— PROBLEM TO SOLVE —
Write out exactly the lines running from the one with "pink nut: 2 -> 4" to the end of the data, including both of those lines and excluding pictures.

(Object tracking records)
Segment Open

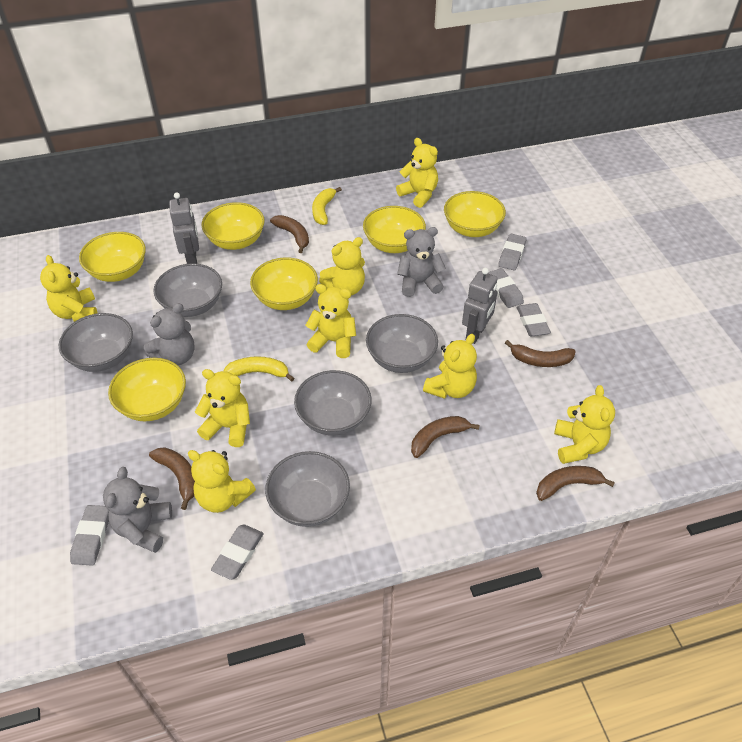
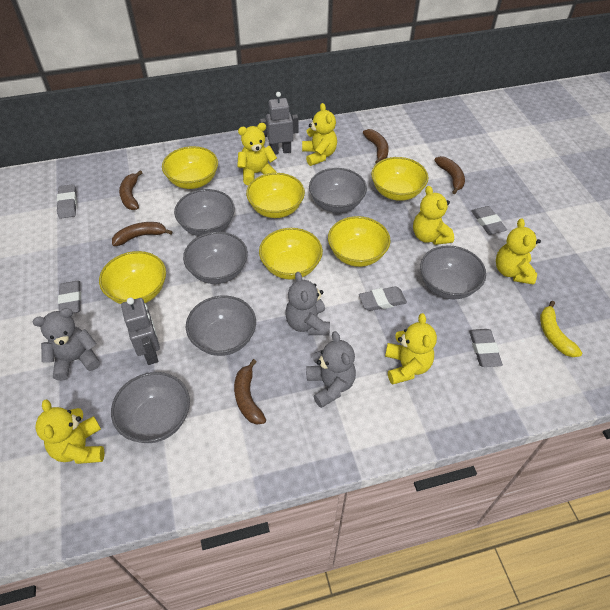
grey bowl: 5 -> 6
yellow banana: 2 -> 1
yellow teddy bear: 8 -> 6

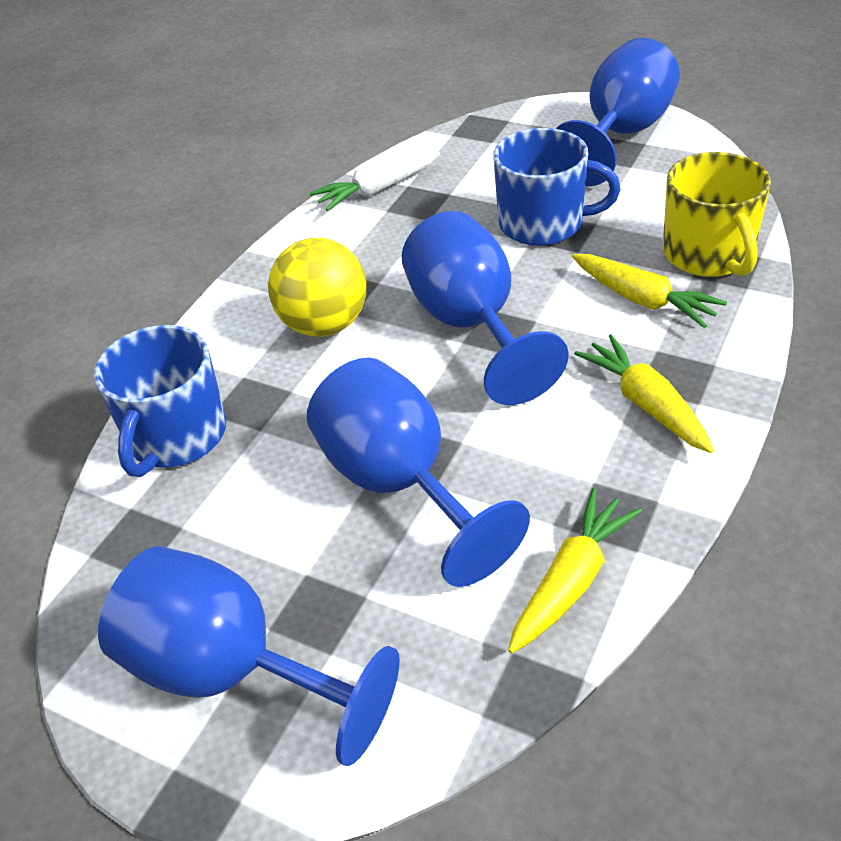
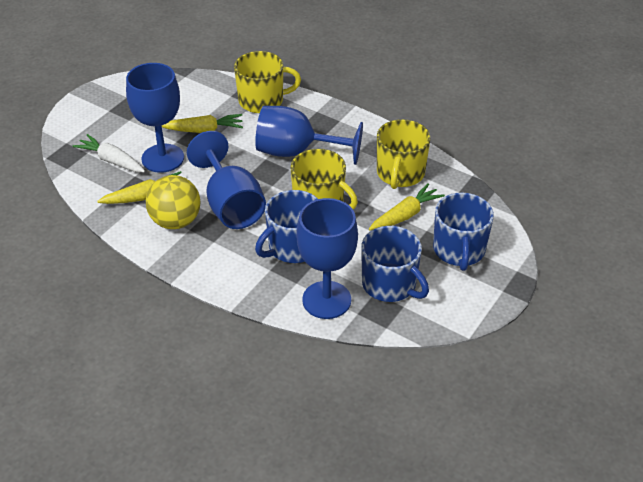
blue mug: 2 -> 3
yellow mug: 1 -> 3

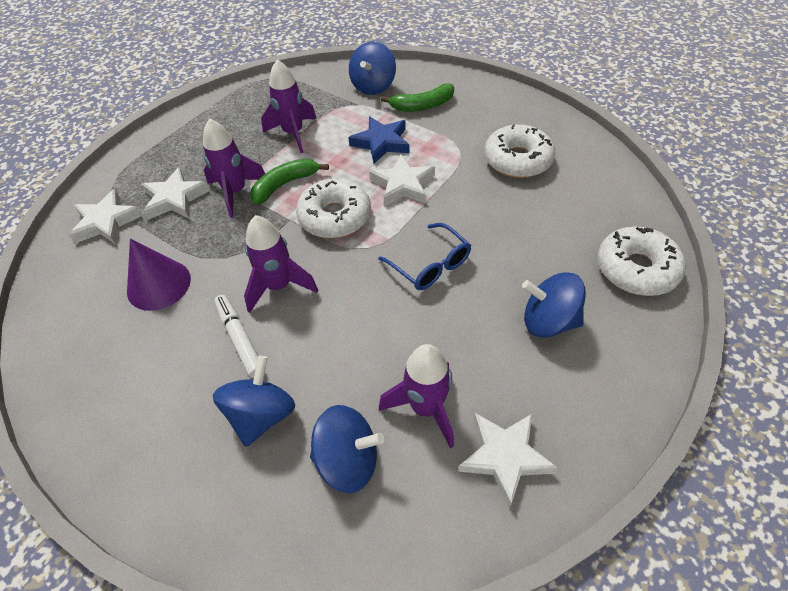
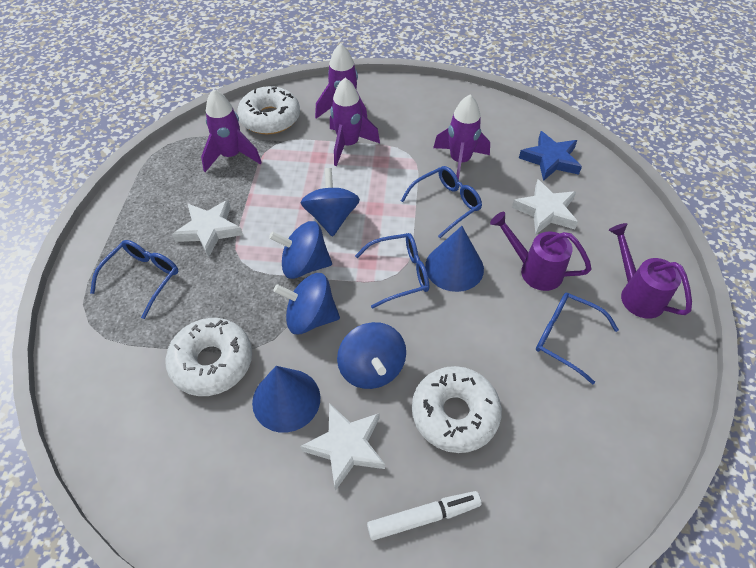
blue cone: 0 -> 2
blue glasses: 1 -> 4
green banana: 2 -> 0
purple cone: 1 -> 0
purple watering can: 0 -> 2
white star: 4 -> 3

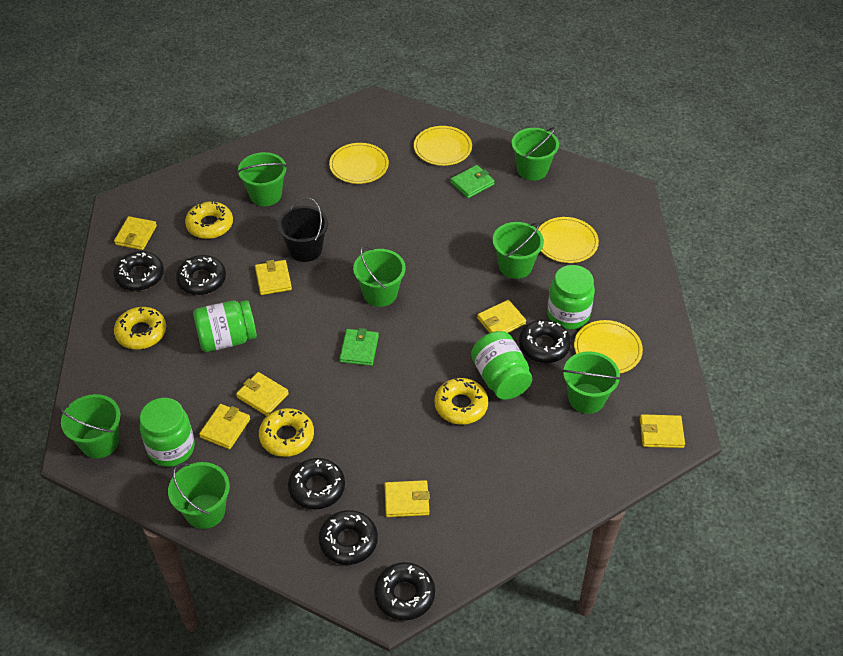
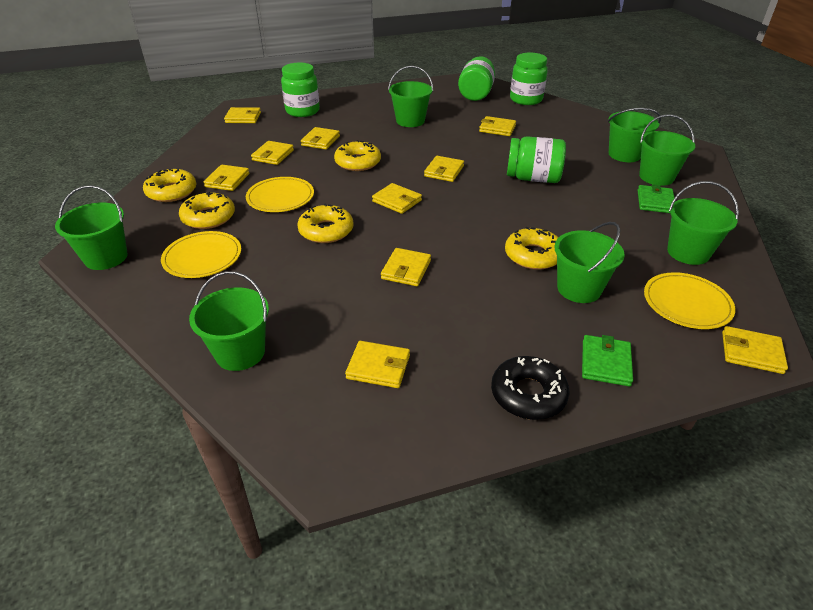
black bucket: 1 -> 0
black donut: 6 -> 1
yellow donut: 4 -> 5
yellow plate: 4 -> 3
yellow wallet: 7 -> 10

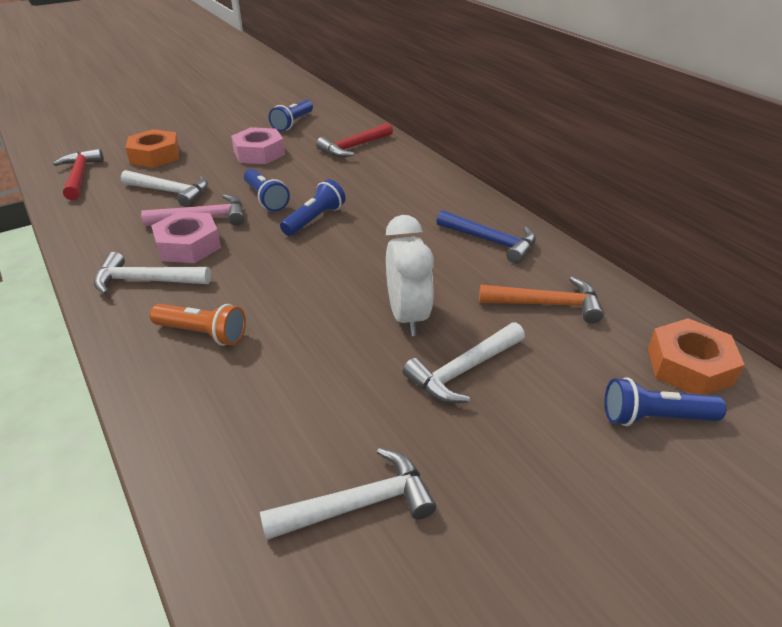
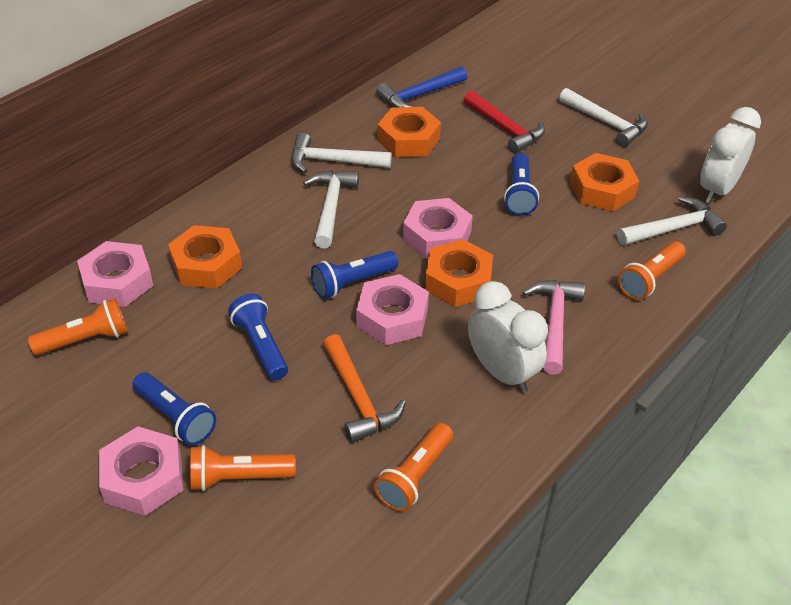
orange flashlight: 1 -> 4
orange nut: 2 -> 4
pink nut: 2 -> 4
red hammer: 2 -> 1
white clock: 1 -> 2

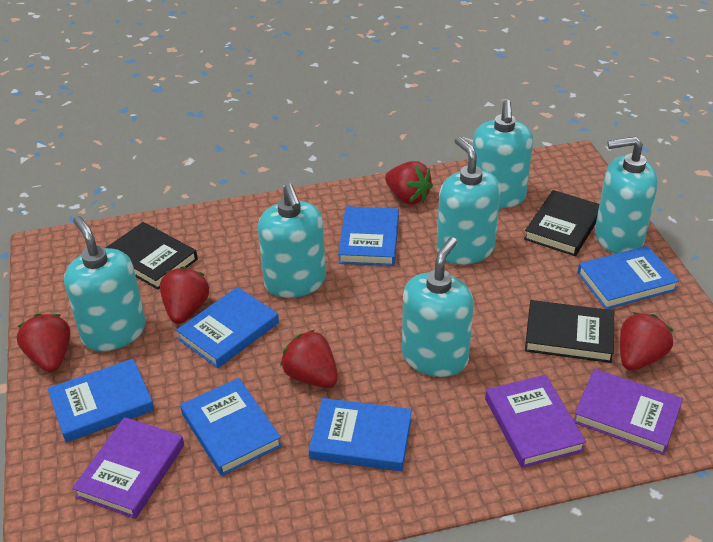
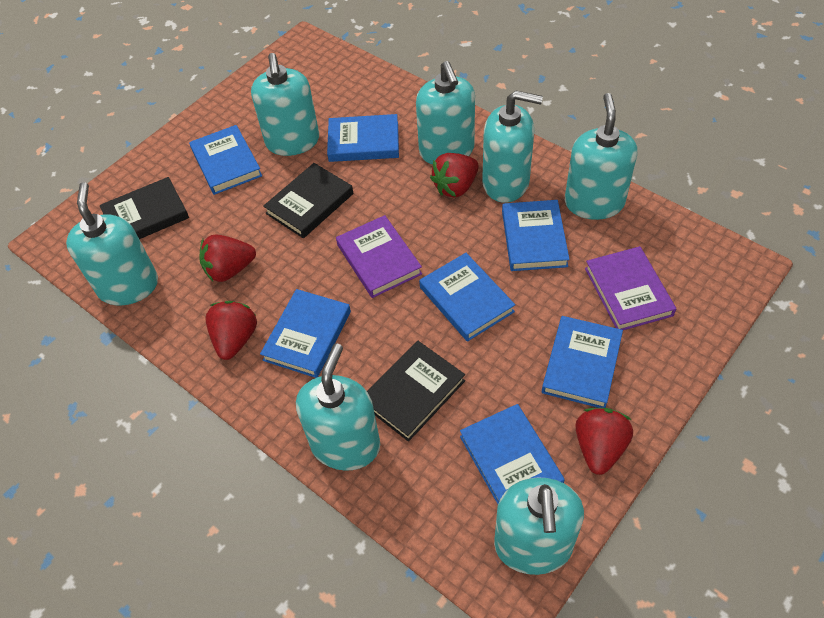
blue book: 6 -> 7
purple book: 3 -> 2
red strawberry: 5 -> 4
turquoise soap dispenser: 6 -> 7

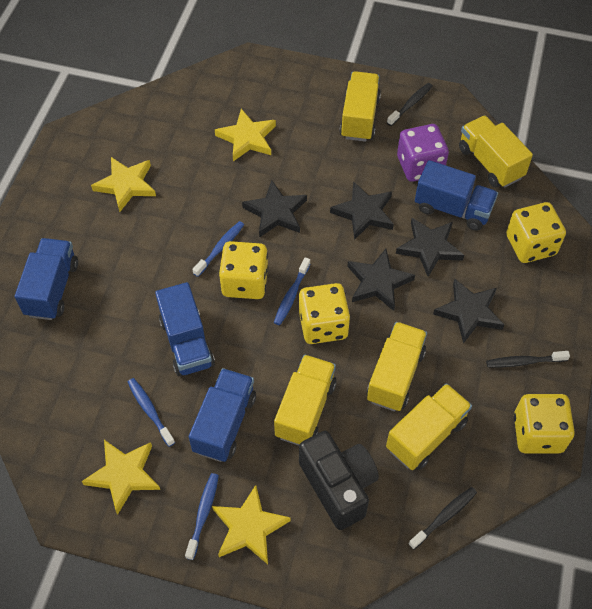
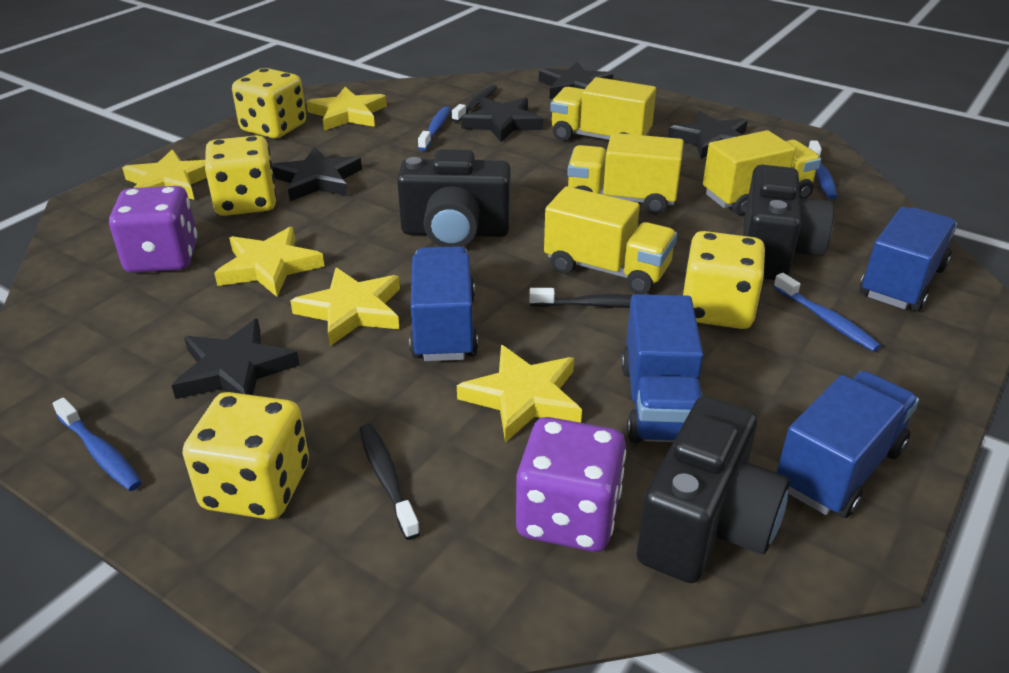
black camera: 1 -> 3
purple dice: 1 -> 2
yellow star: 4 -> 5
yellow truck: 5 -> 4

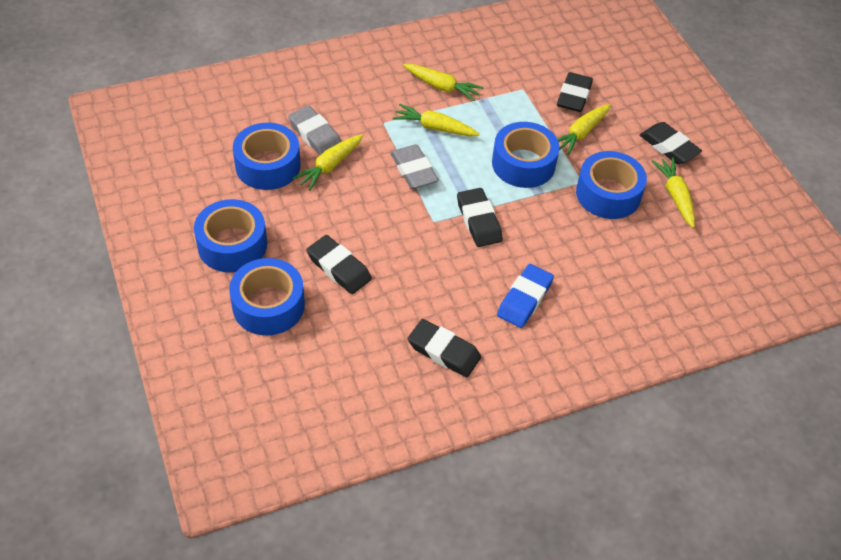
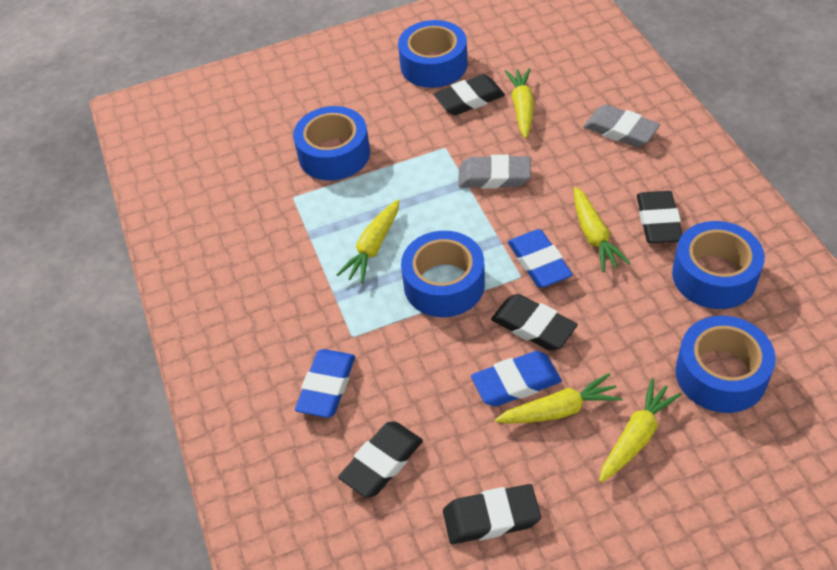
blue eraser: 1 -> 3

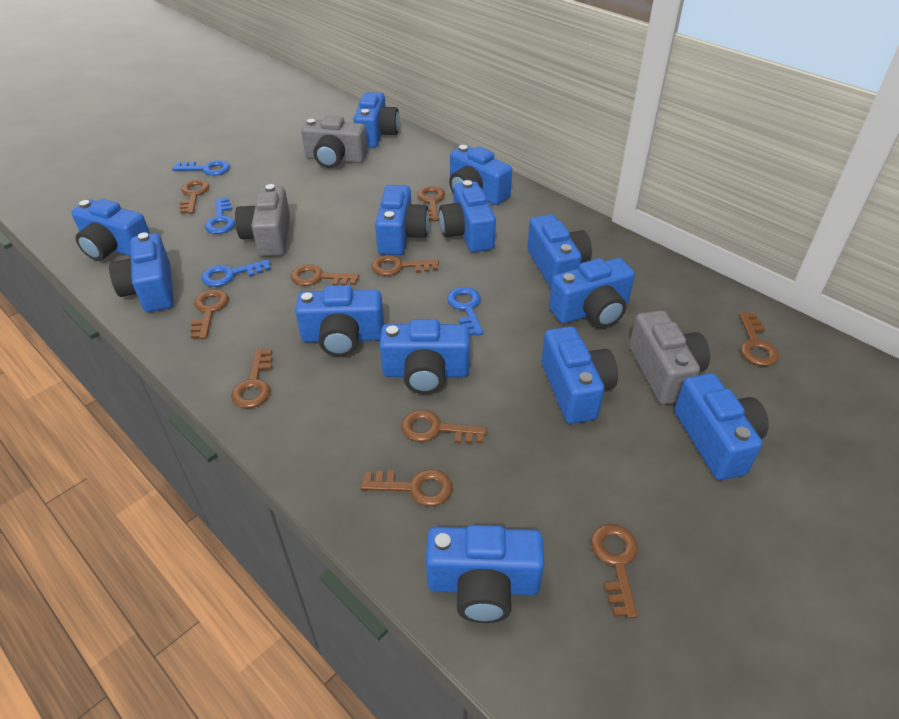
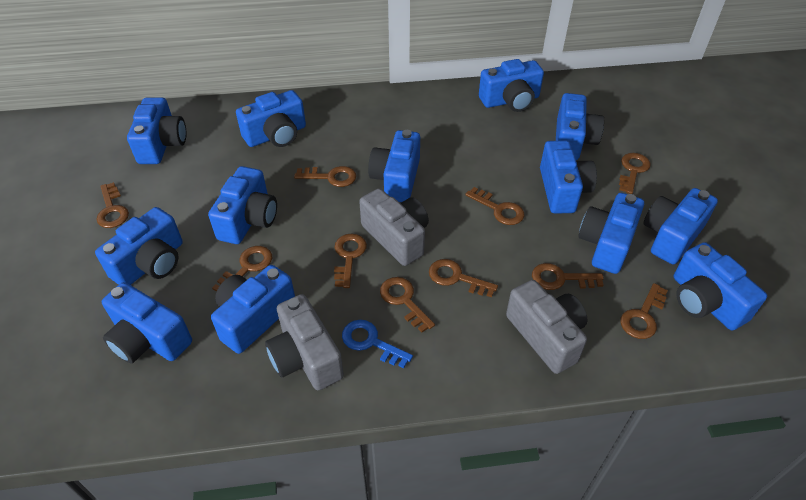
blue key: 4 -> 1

Segment Closed

— SOLUTION FOR THIS EXERCISE —
pink nut: 2 -> 4
red hammer: 2 -> 1
white clock: 1 -> 2

blue book: 6 -> 7
purple book: 3 -> 2
red strawberry: 5 -> 4
turquoise soap dispenser: 6 -> 7

black camera: 1 -> 3
purple dice: 1 -> 2
yellow star: 4 -> 5
yellow truck: 5 -> 4

blue eraser: 1 -> 3

blue key: 4 -> 1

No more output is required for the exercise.